◆ Exercise details
The required output is the stretch from the line containing "ENC1 pin SW: 4 -> 9" through the line containing "PIXELS1 pin DIN: RX -> 6" in the records below, unaltered and with no pictures.

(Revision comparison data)

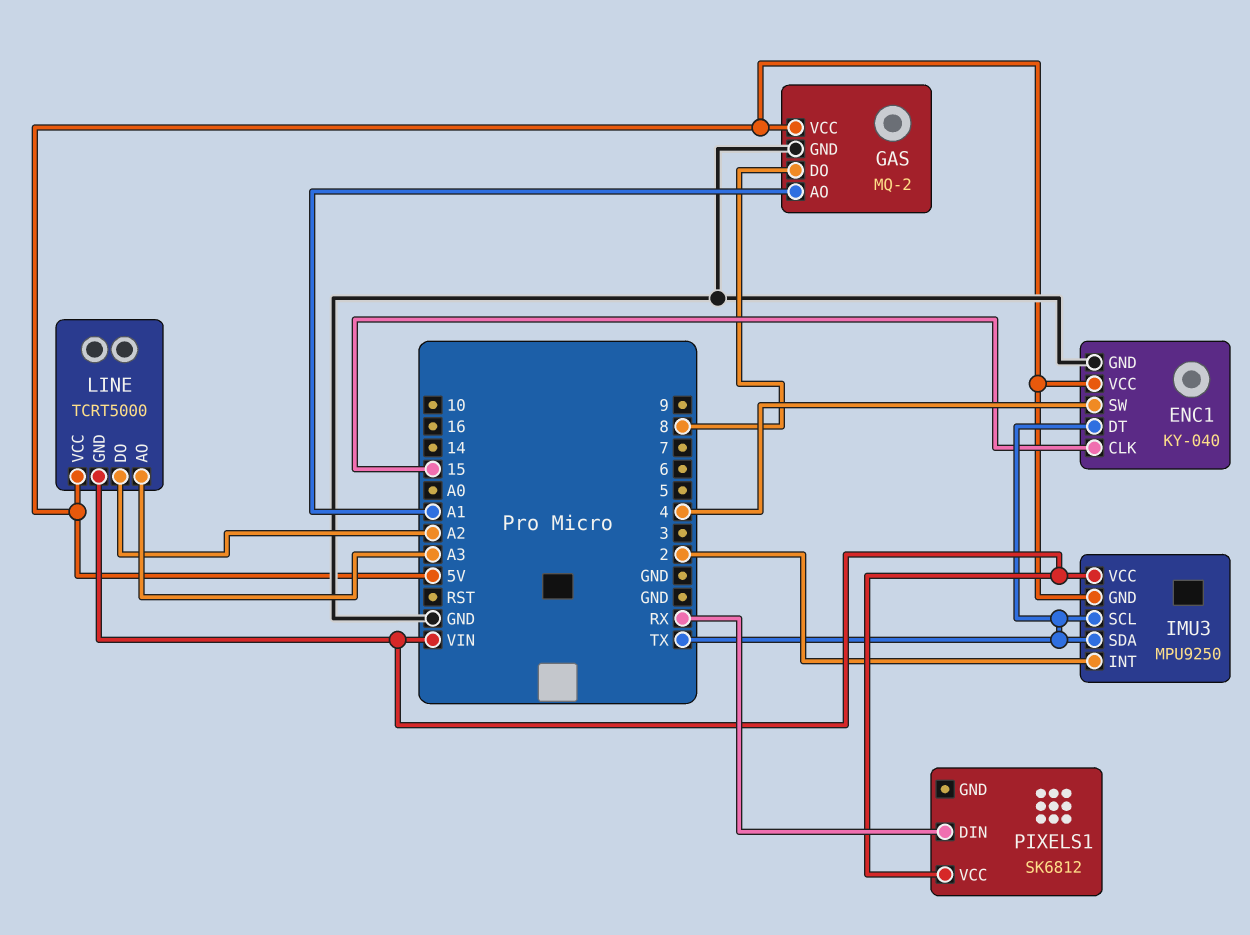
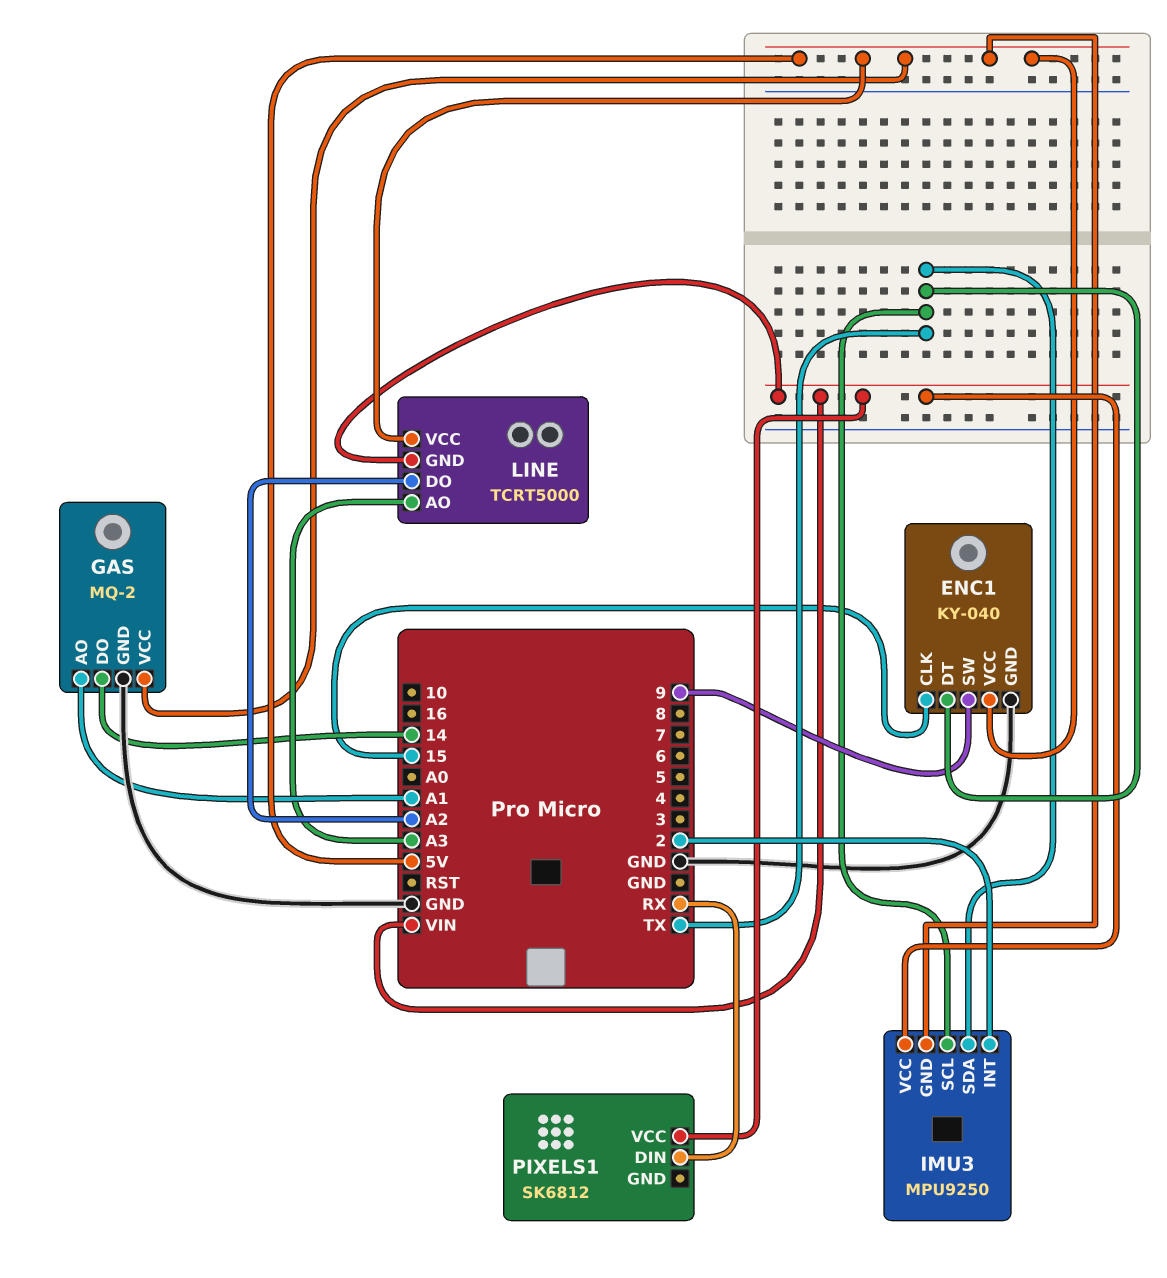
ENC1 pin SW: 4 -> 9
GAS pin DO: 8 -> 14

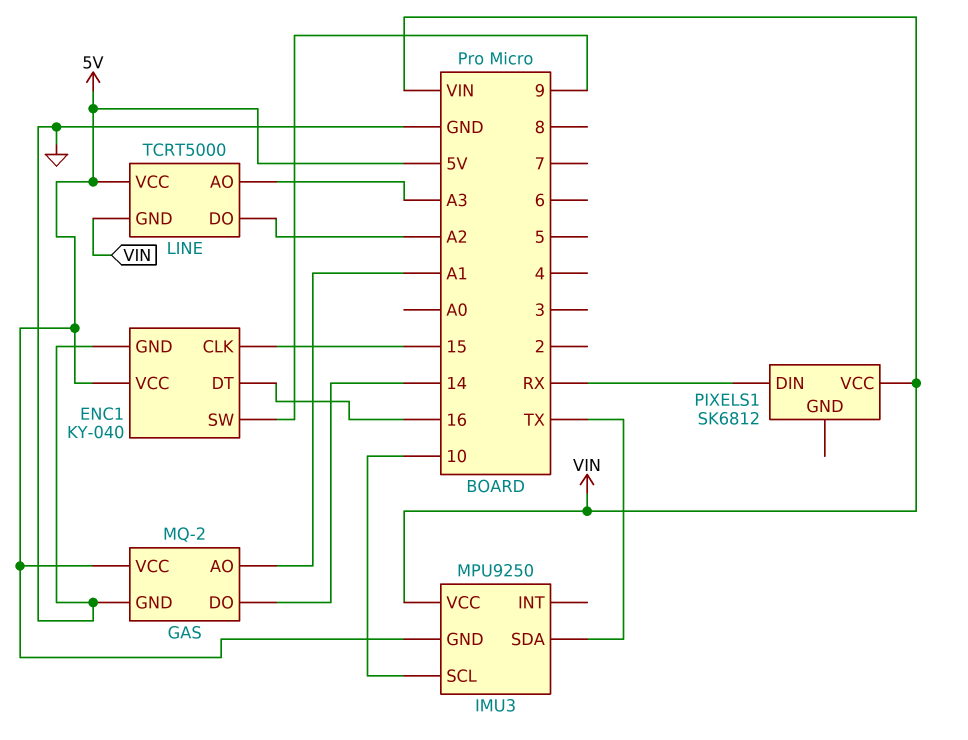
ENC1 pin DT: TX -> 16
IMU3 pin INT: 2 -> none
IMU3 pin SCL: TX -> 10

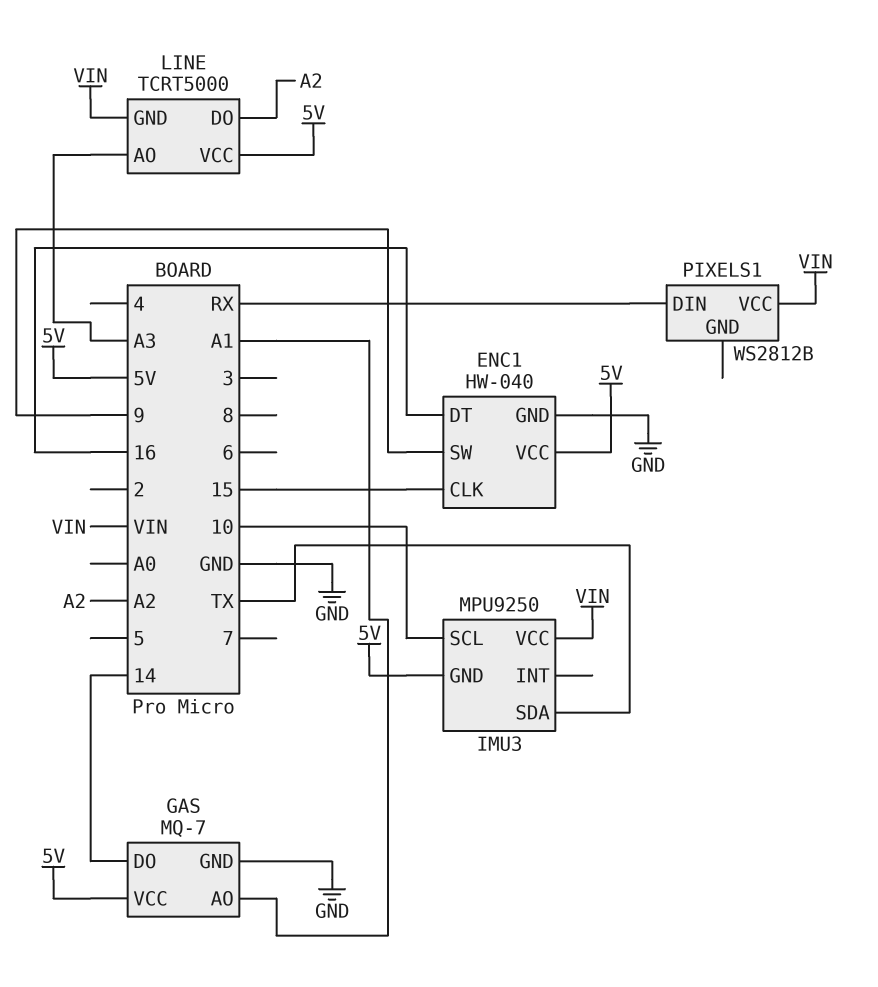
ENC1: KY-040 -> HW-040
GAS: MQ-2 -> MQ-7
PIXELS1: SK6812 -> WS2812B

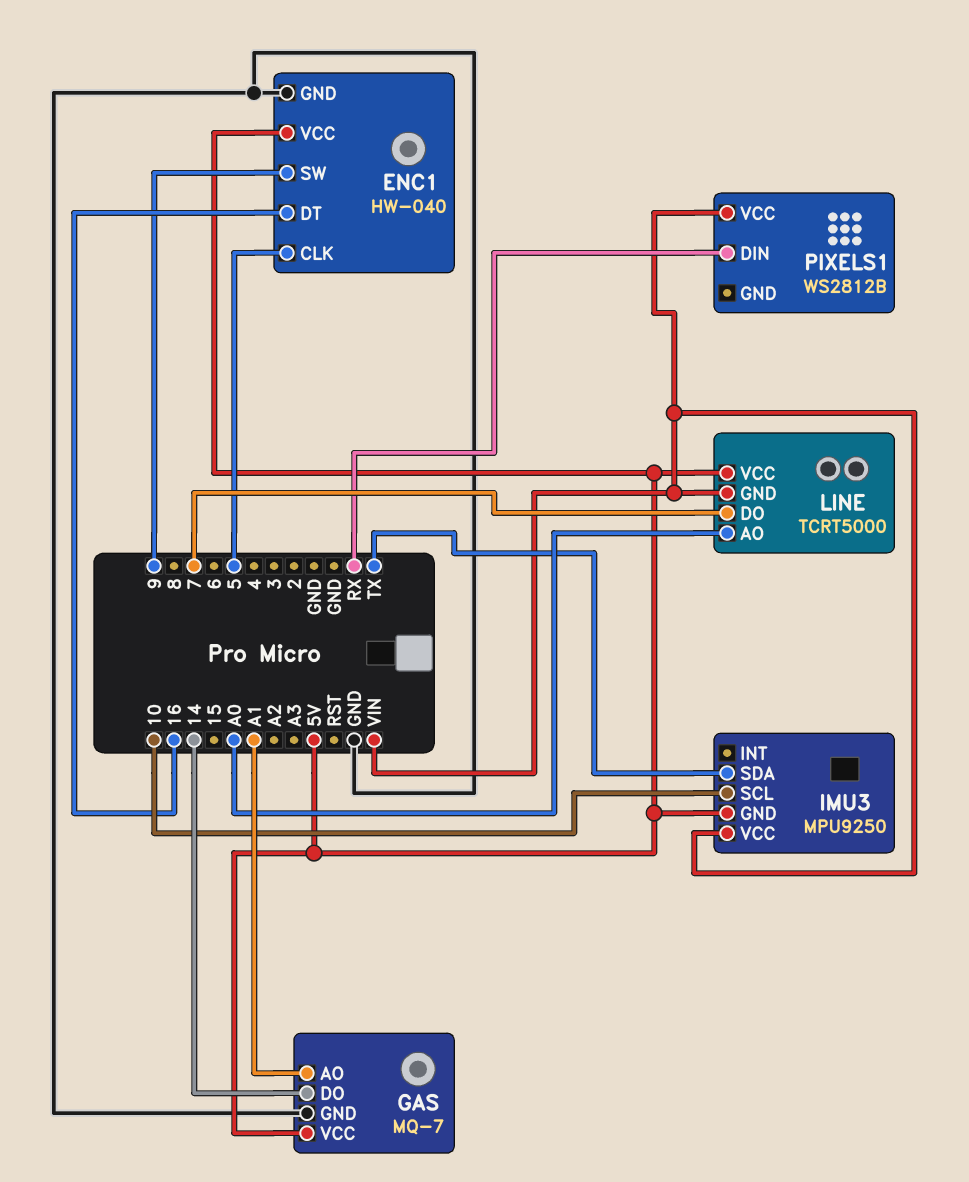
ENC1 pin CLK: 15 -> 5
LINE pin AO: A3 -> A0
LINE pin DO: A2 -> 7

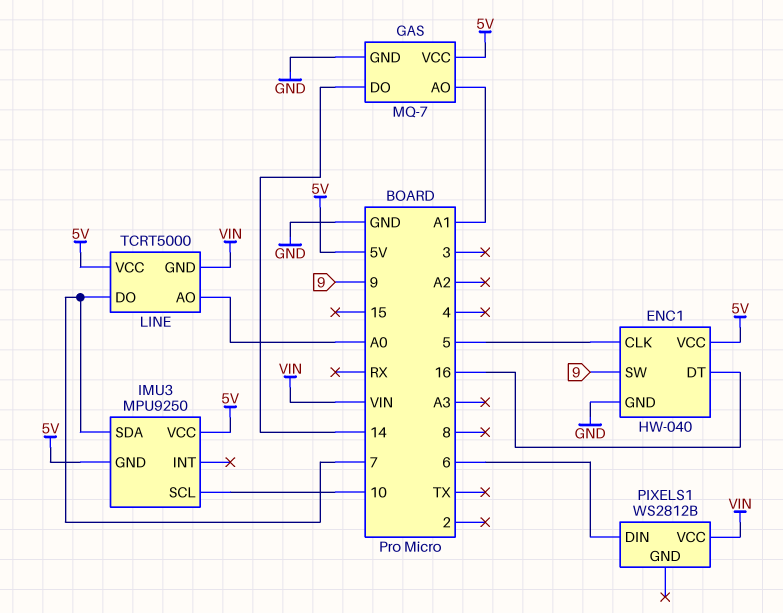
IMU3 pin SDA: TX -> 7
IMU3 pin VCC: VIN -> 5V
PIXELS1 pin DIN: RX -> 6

...

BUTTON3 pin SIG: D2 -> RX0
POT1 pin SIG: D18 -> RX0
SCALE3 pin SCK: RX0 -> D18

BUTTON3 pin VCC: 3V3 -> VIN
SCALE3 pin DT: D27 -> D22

◆ Output of the task
ENC1 pin SW: 4 -> 9
GAS pin DO: 8 -> 14

ENC1 pin DT: TX -> 16
IMU3 pin INT: 2 -> none
IMU3 pin SCL: TX -> 10

ENC1: KY-040 -> HW-040
GAS: MQ-2 -> MQ-7
PIXELS1: SK6812 -> WS2812B

ENC1 pin CLK: 15 -> 5
LINE pin AO: A3 -> A0
LINE pin DO: A2 -> 7

IMU3 pin SDA: TX -> 7
IMU3 pin VCC: VIN -> 5V
PIXELS1 pin DIN: RX -> 6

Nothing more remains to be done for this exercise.